◆ **ACTION ITEM**: The listing, minus its pictures, is to be given again exactly.

+++

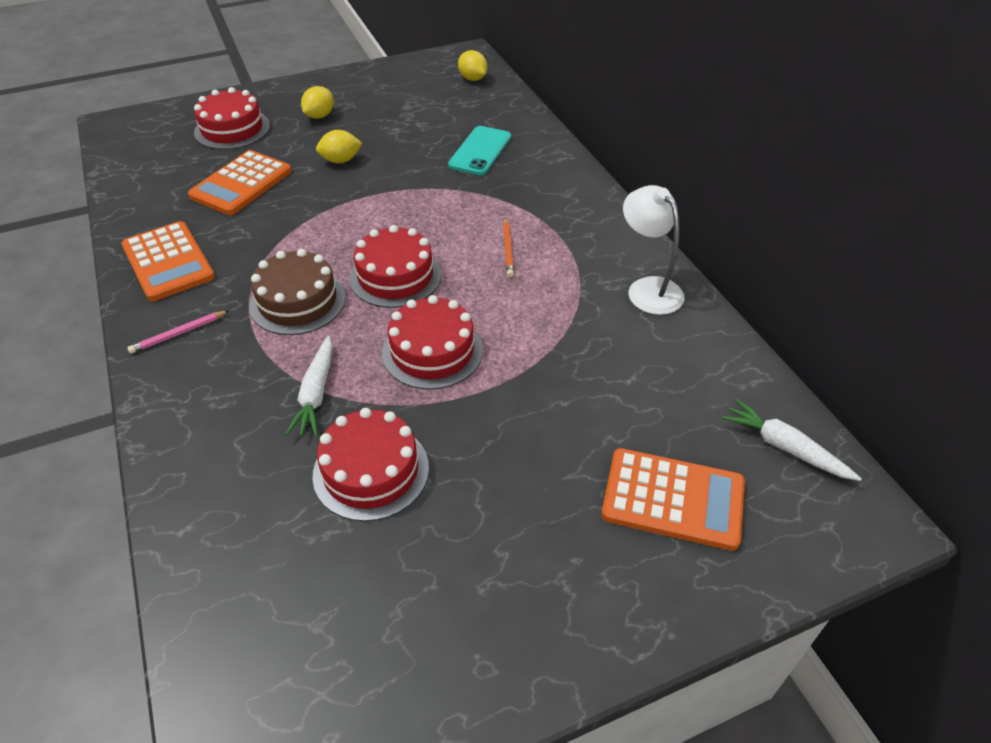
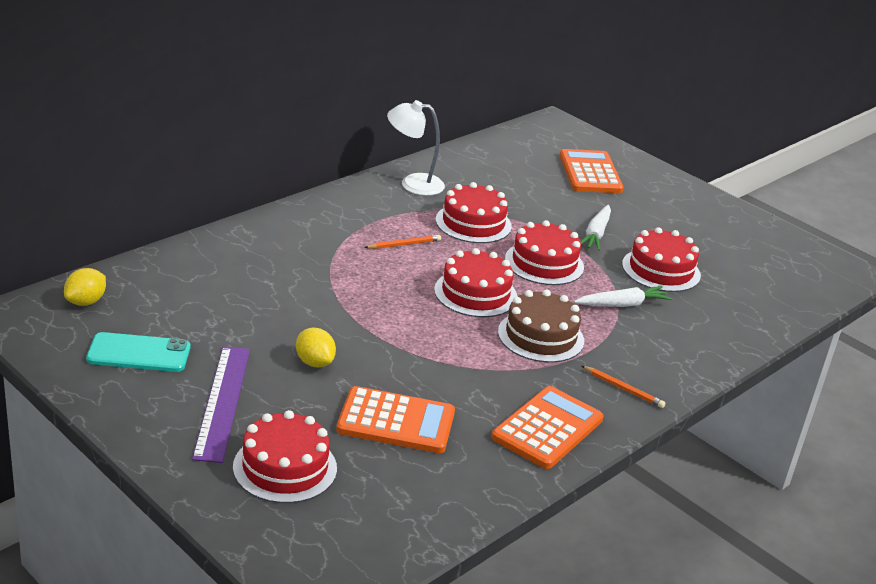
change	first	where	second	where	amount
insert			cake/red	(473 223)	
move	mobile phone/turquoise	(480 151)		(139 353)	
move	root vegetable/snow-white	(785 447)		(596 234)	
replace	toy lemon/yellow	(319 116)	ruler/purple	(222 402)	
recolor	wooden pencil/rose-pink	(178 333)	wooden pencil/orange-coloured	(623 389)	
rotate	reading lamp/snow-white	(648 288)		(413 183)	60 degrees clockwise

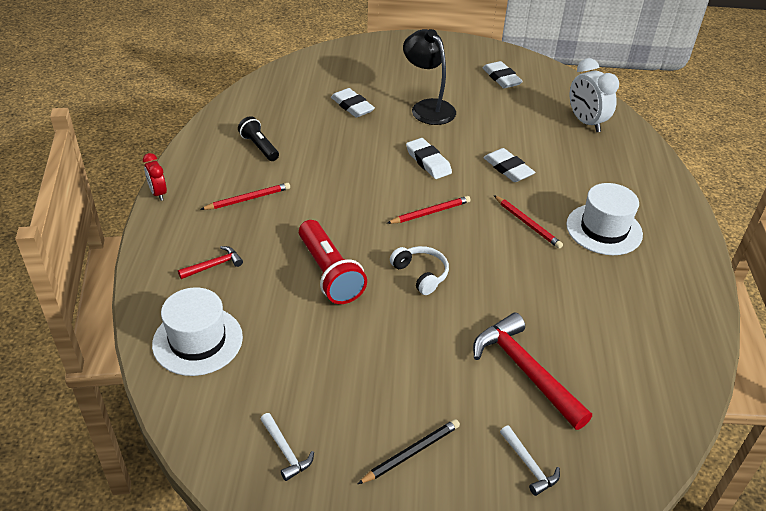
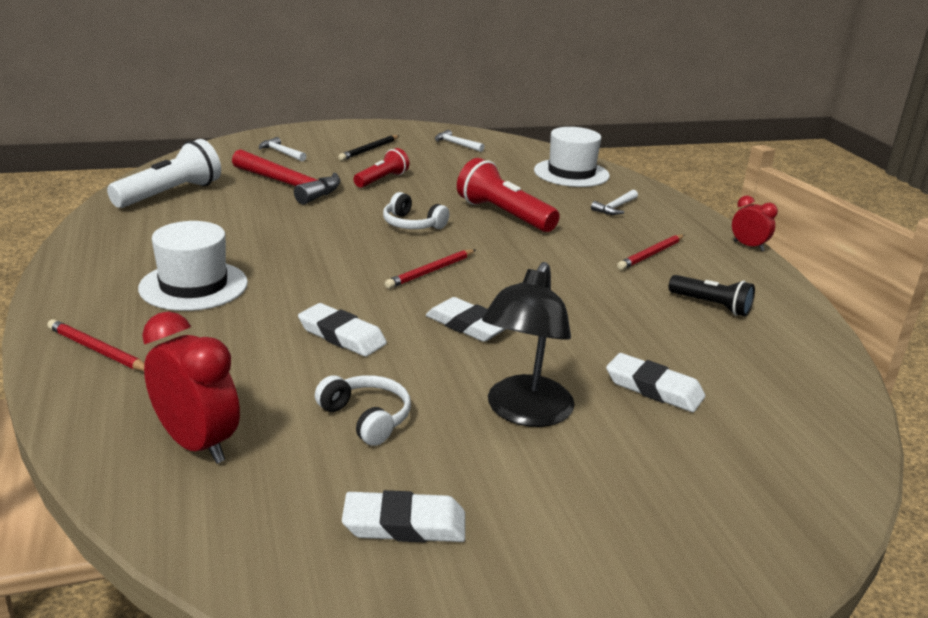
change	first	where	second	where	amount
insert			pocket torch/snow-white	(170 194)	
insert			headphones/snow-white	(366 418)	
insert			pocket torch/red	(382 180)	
move	wooden pencil/red	(527 223)		(97 350)	
recolor	claw hammer/red	(214 265)	claw hammer/snow-white	(615 208)	
recolor	alarm clock/snow-white	(586 122)	alarm clock/red	(197 444)	
rotate	reading lamp/black	(427 107)		(524 412)	75 degrees clockwise
rotate	pencil eraser/snow-white	(501 78)		(404 524)	45 degrees counterclockwise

+++

◆ **WRITTEN ANSWER**:
change	first	where	second	where	amount
insert			cake/red	(473 223)	
move	mobile phone/turquoise	(480 151)		(139 353)	
move	root vegetable/snow-white	(785 447)		(596 234)	
replace	toy lemon/yellow	(319 116)	ruler/purple	(222 402)	
recolor	wooden pencil/rose-pink	(178 333)	wooden pencil/orange-coloured	(623 389)	
rotate	reading lamp/snow-white	(648 288)		(413 183)	60 degrees clockwise

change	first	where	second	where	amount
insert			pocket torch/snow-white	(170 194)	
insert			headphones/snow-white	(366 418)	
insert			pocket torch/red	(382 180)	
move	wooden pencil/red	(527 223)		(97 350)	
recolor	claw hammer/red	(214 265)	claw hammer/snow-white	(615 208)	
recolor	alarm clock/snow-white	(586 122)	alarm clock/red	(197 444)	
rotate	reading lamp/black	(427 107)		(524 412)	75 degrees clockwise
rotate	pencil eraser/snow-white	(501 78)		(404 524)	45 degrees counterclockwise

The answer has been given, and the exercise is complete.